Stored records

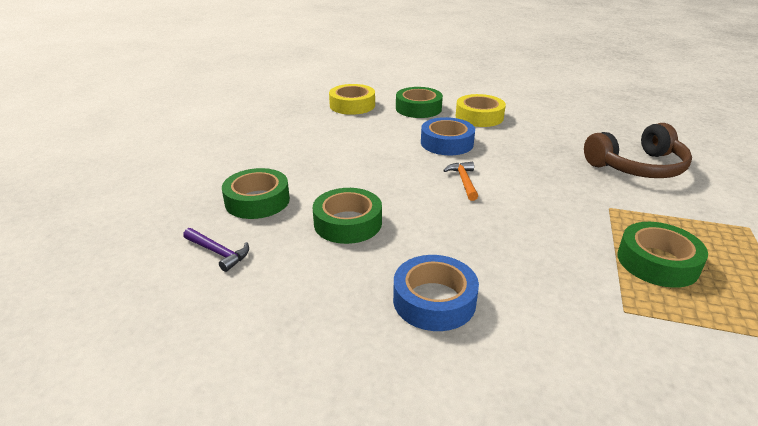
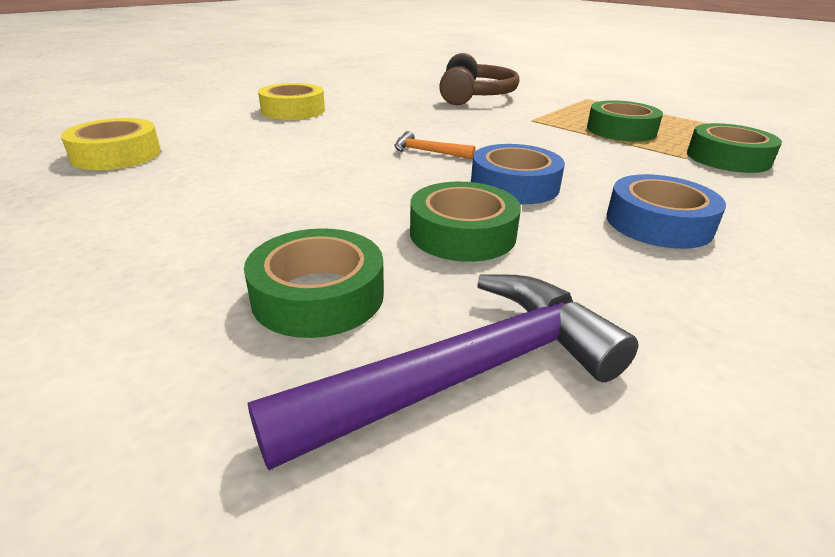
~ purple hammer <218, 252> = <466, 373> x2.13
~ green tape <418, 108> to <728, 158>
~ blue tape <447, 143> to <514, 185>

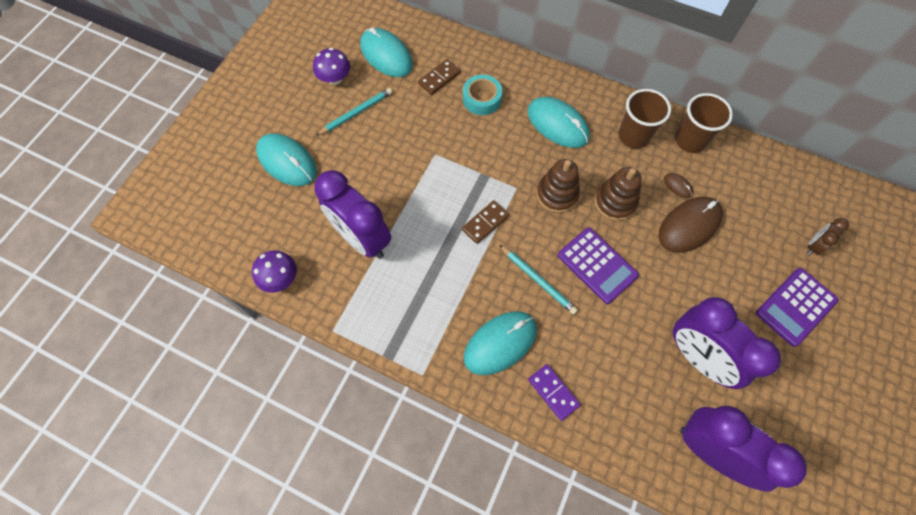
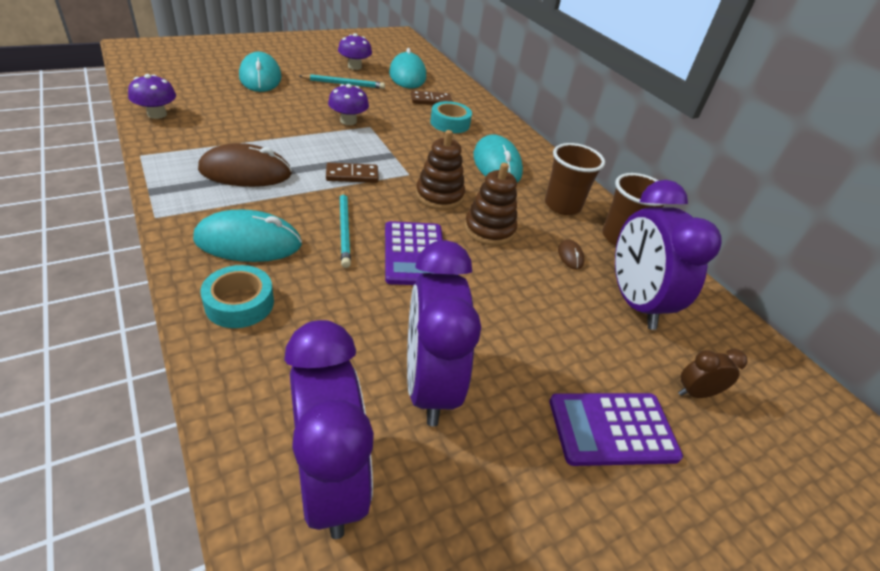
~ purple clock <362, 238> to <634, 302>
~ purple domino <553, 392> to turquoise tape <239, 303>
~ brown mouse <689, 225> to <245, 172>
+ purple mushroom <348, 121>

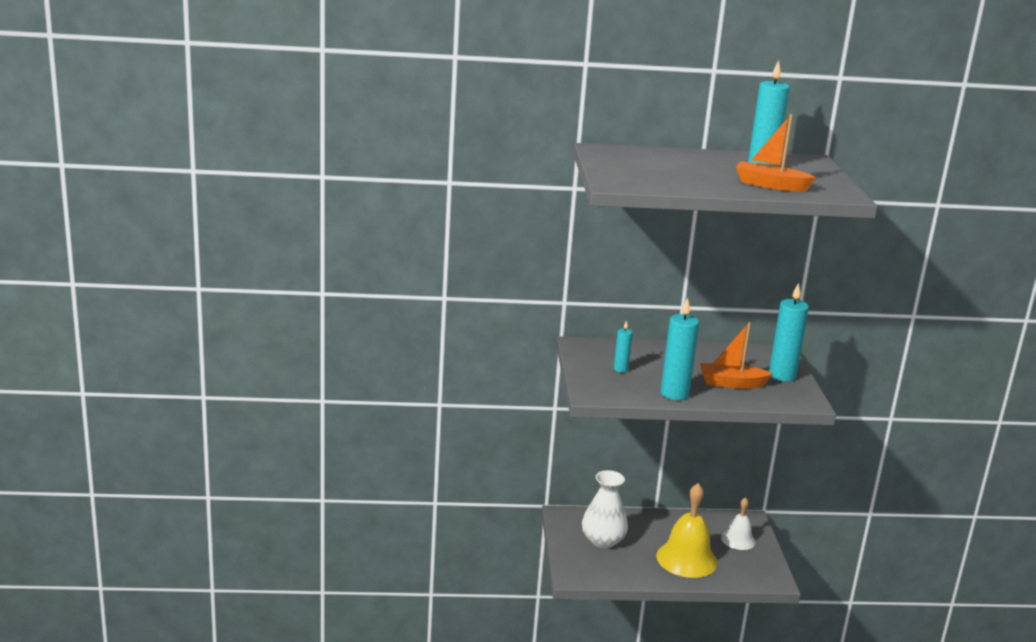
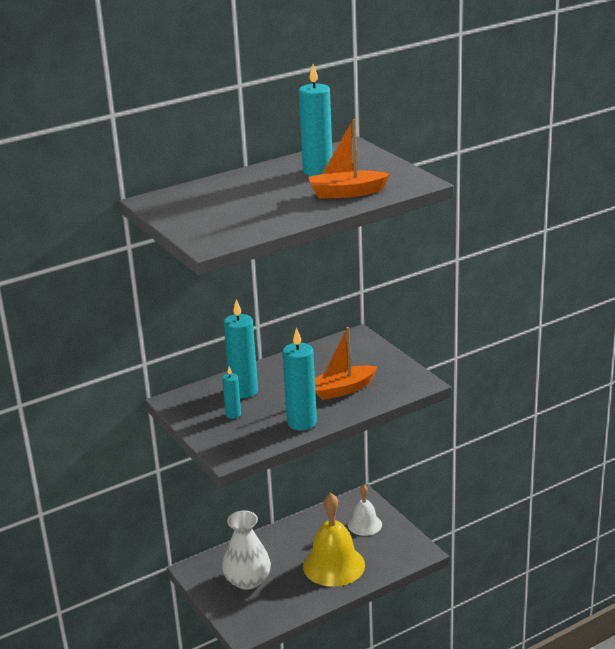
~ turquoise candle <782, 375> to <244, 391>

(Task objective): Where in the records above does the word "tape" appear? Copy each line that holds it.

(Exercise answer):
~ green tape <418, 108> to <728, 158>
~ blue tape <447, 143> to <514, 185>
~ purple domino <553, 392> to turquoise tape <239, 303>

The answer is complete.